## DATA:
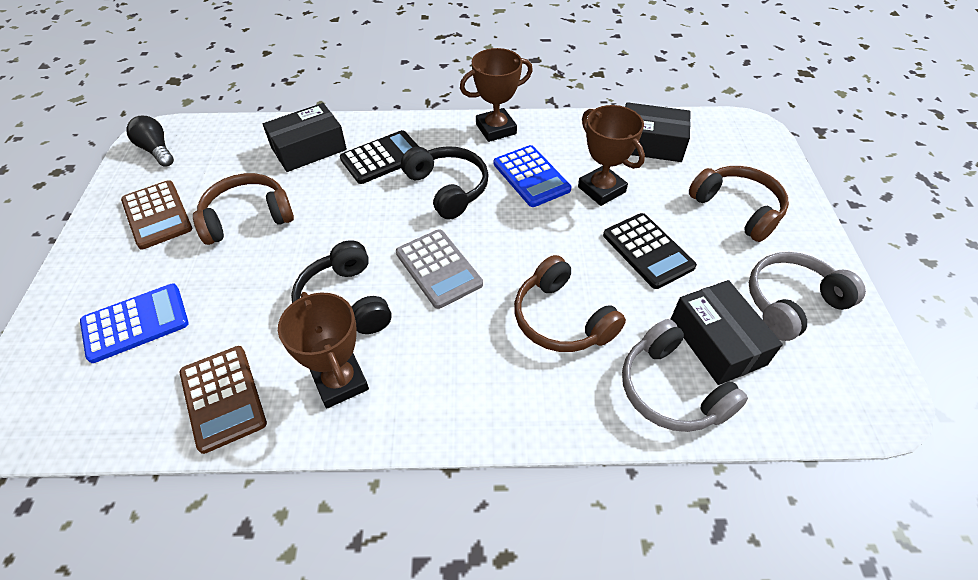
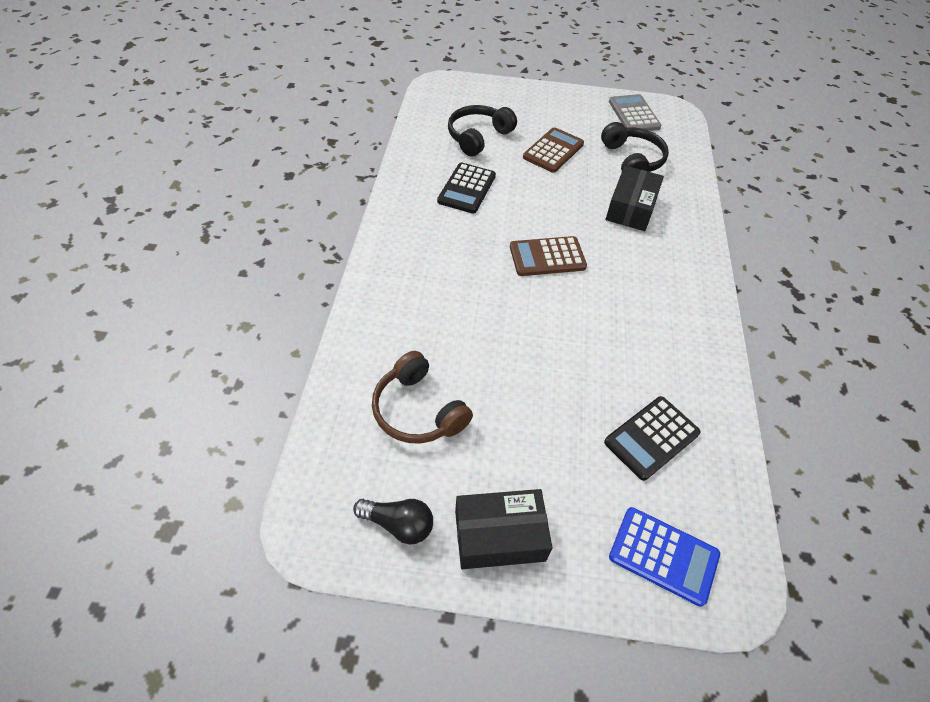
black box: 3 -> 2
blue calculator: 2 -> 1
brown headphones: 3 -> 1
brown trophy: 3 -> 0
grey headphones: 2 -> 0

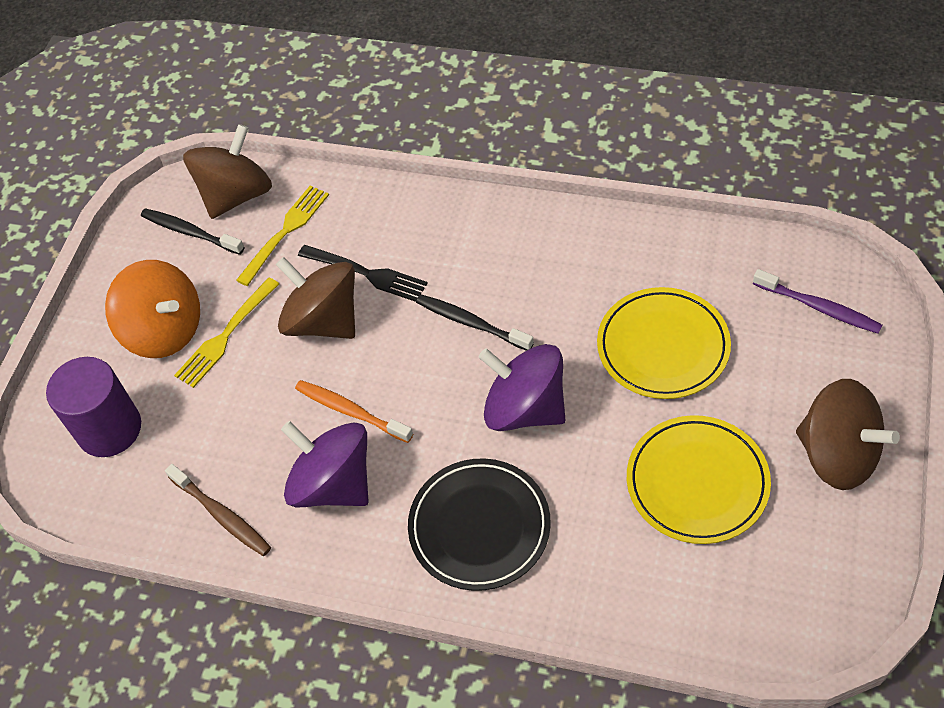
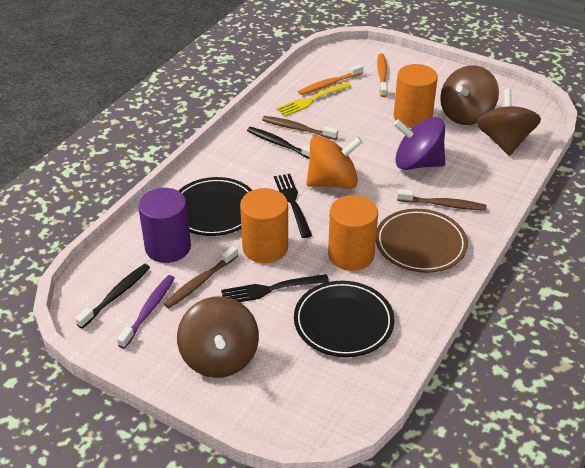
black fork: 1 -> 2
black plate: 1 -> 2
brown plate: 0 -> 1
brown toothbrush: 1 -> 3
orange cylinder: 0 -> 3
orange toothbrush: 1 -> 2
purple spinning top: 2 -> 1
yellow fork: 2 -> 1
yellow plate: 2 -> 0

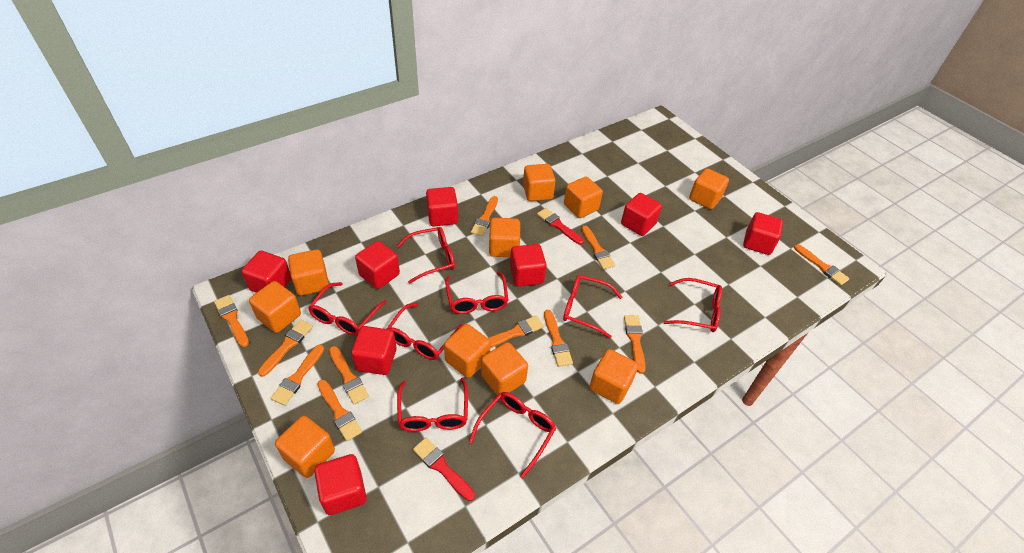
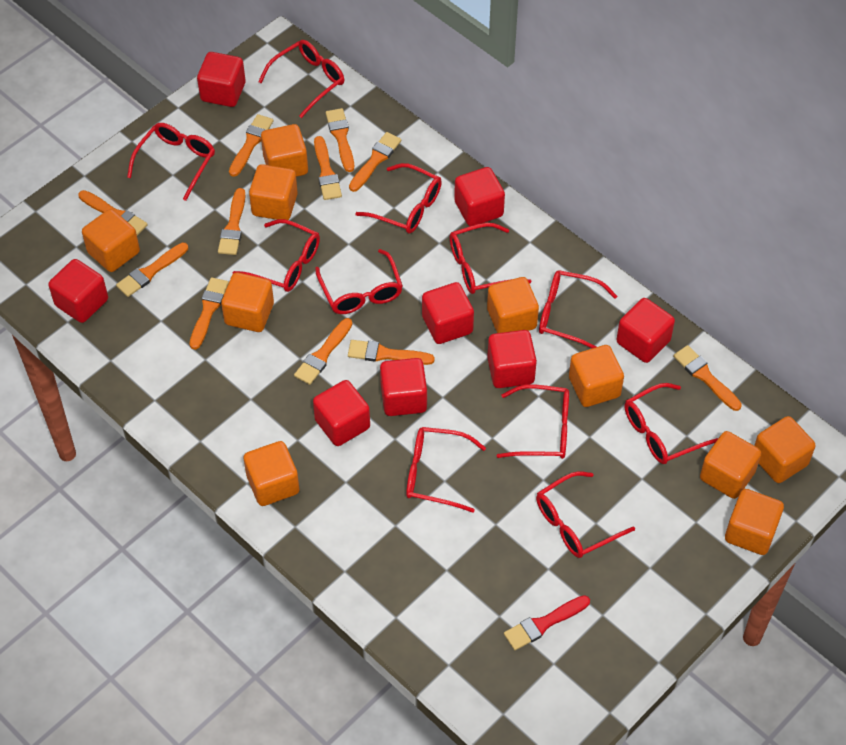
red brush: 2 -> 1
red glasses: 8 -> 11

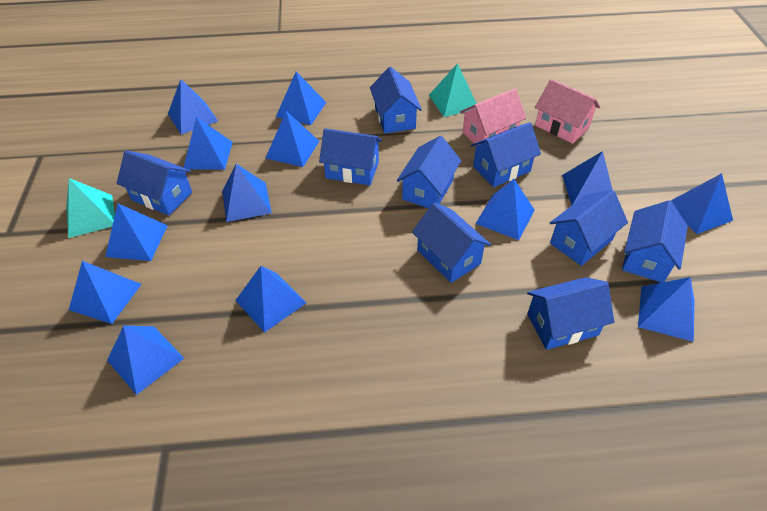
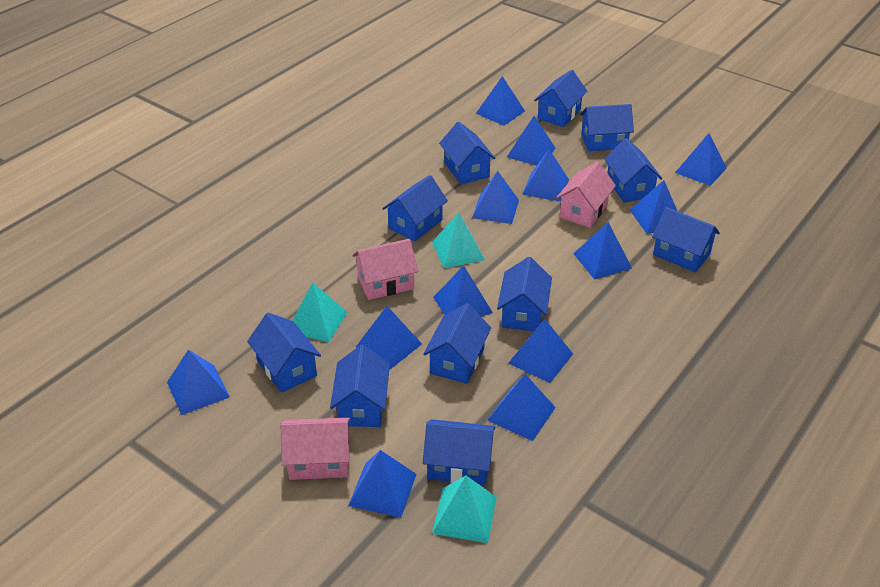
blue house: 9 -> 11
pink house: 2 -> 3
turquoise pyramid: 2 -> 3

## WHAT IS REQUIRED:
Wherever the string "plate" is found in the listing above, copy the line that contains it.

## TASK RESULT:
black plate: 1 -> 2
brown plate: 0 -> 1
yellow plate: 2 -> 0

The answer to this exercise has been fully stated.